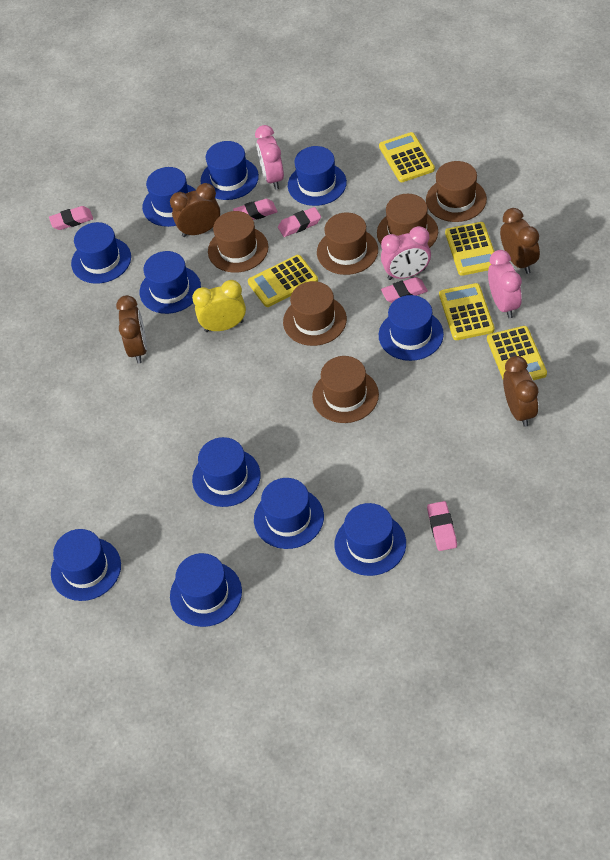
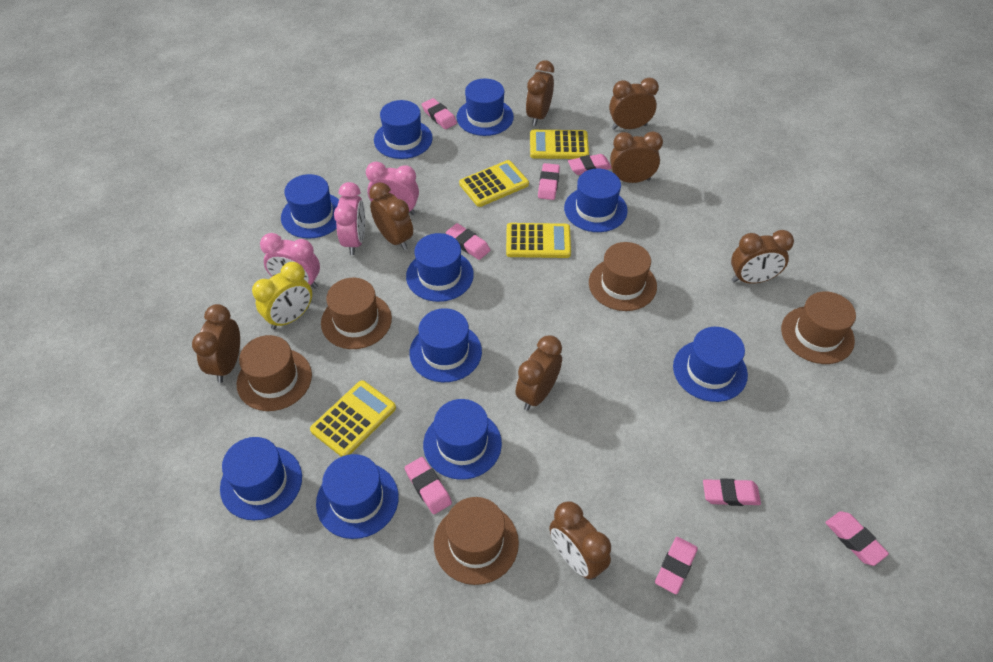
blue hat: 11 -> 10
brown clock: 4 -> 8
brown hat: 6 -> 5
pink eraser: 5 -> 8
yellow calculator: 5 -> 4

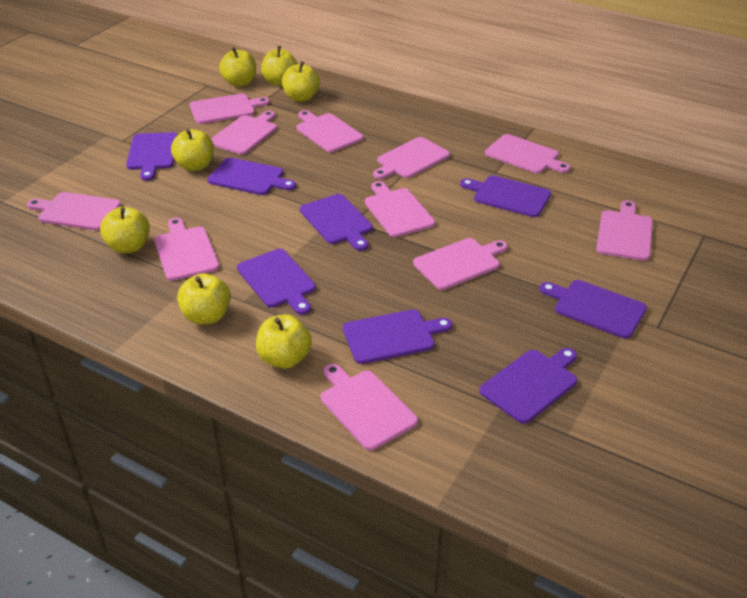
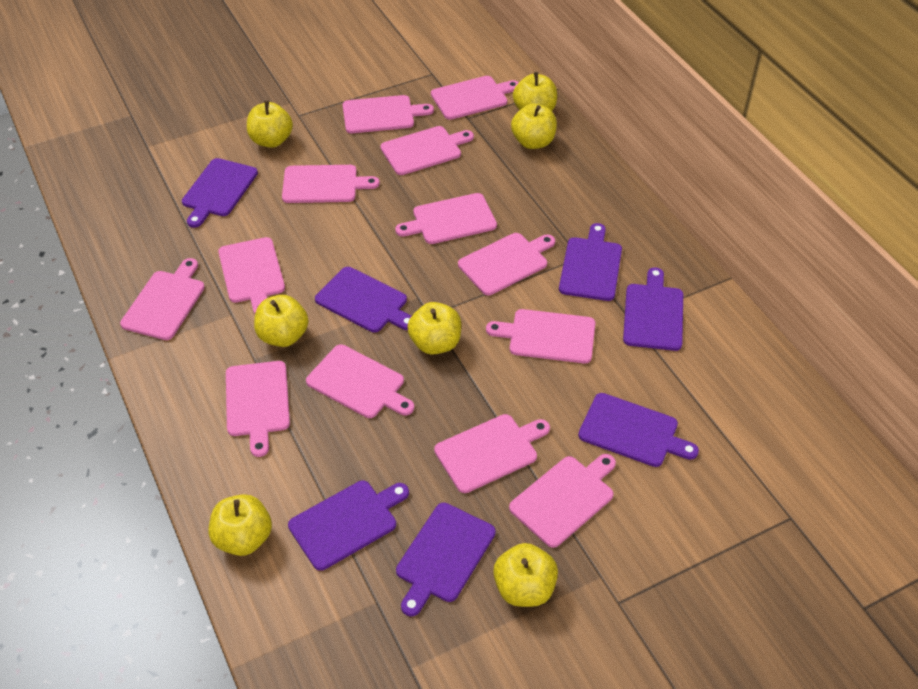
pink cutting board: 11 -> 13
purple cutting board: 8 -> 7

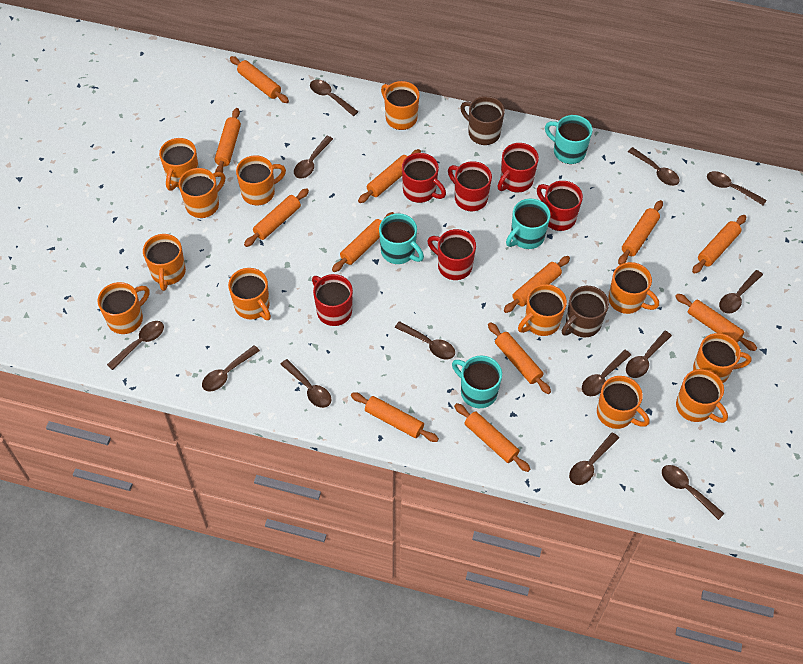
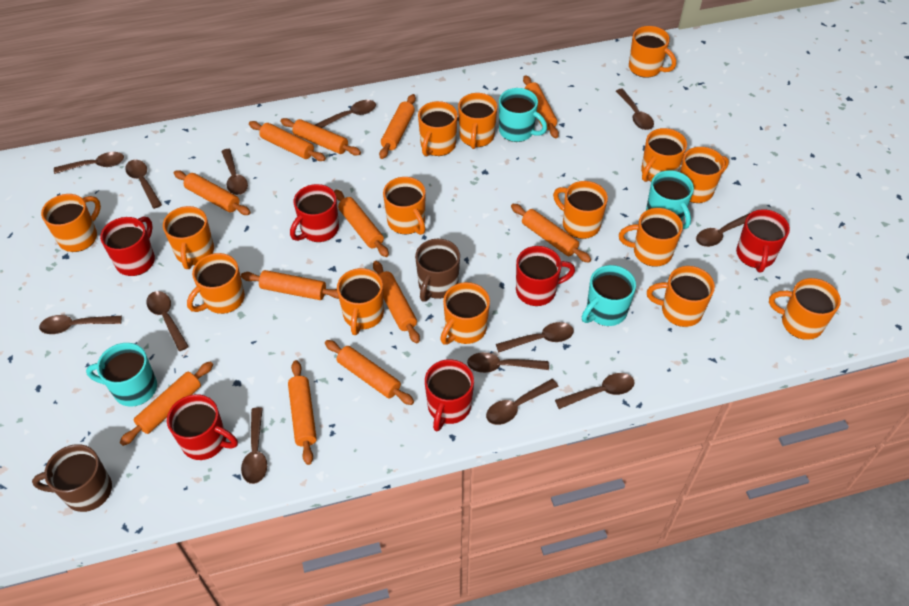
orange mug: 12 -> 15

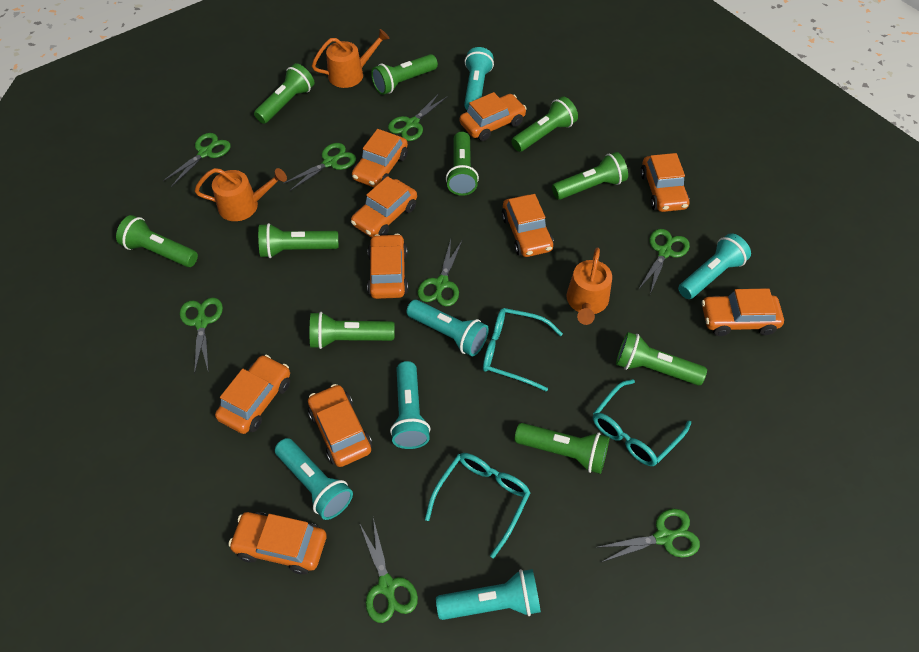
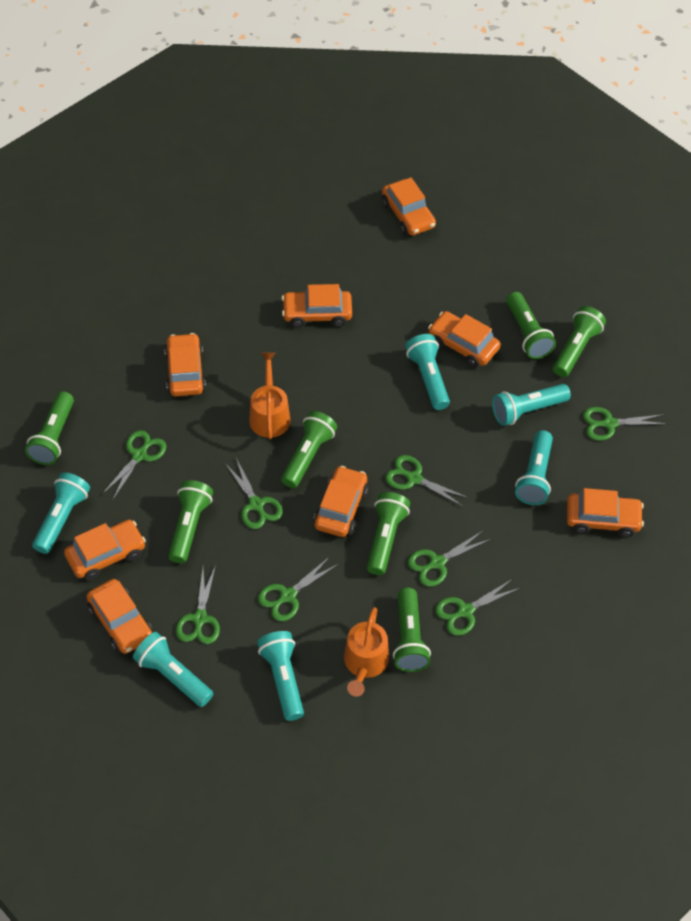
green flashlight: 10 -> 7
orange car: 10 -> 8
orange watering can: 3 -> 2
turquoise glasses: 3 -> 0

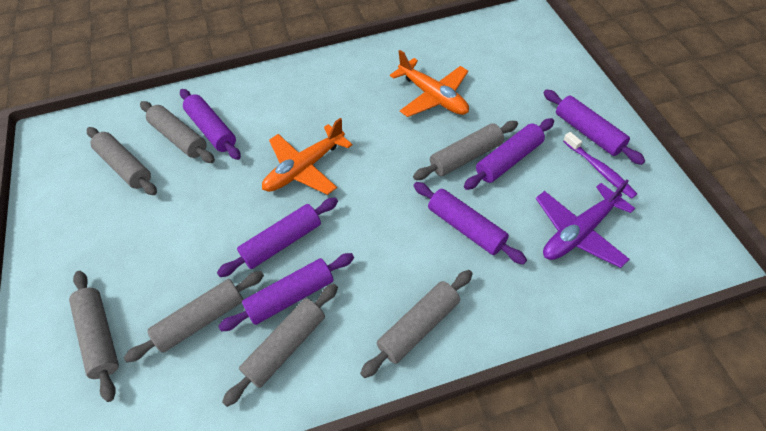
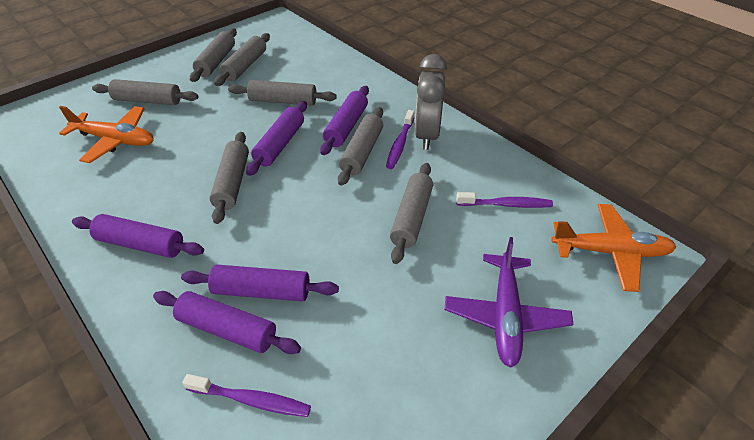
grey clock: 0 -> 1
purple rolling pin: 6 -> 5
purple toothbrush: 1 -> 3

**TASK REQUIREMENTS:** Where an entry holds an image, drop the image and copy the remaining text exactly.

**WRITTEN RESPONSE:**
blue hat: 11 -> 10
brown clock: 4 -> 8
brown hat: 6 -> 5
pink eraser: 5 -> 8
yellow calculator: 5 -> 4

pink cutting board: 11 -> 13
purple cutting board: 8 -> 7

orange mug: 12 -> 15

green flashlight: 10 -> 7
orange car: 10 -> 8
orange watering can: 3 -> 2
turquoise glasses: 3 -> 0

grey clock: 0 -> 1
purple rolling pin: 6 -> 5
purple toothbrush: 1 -> 3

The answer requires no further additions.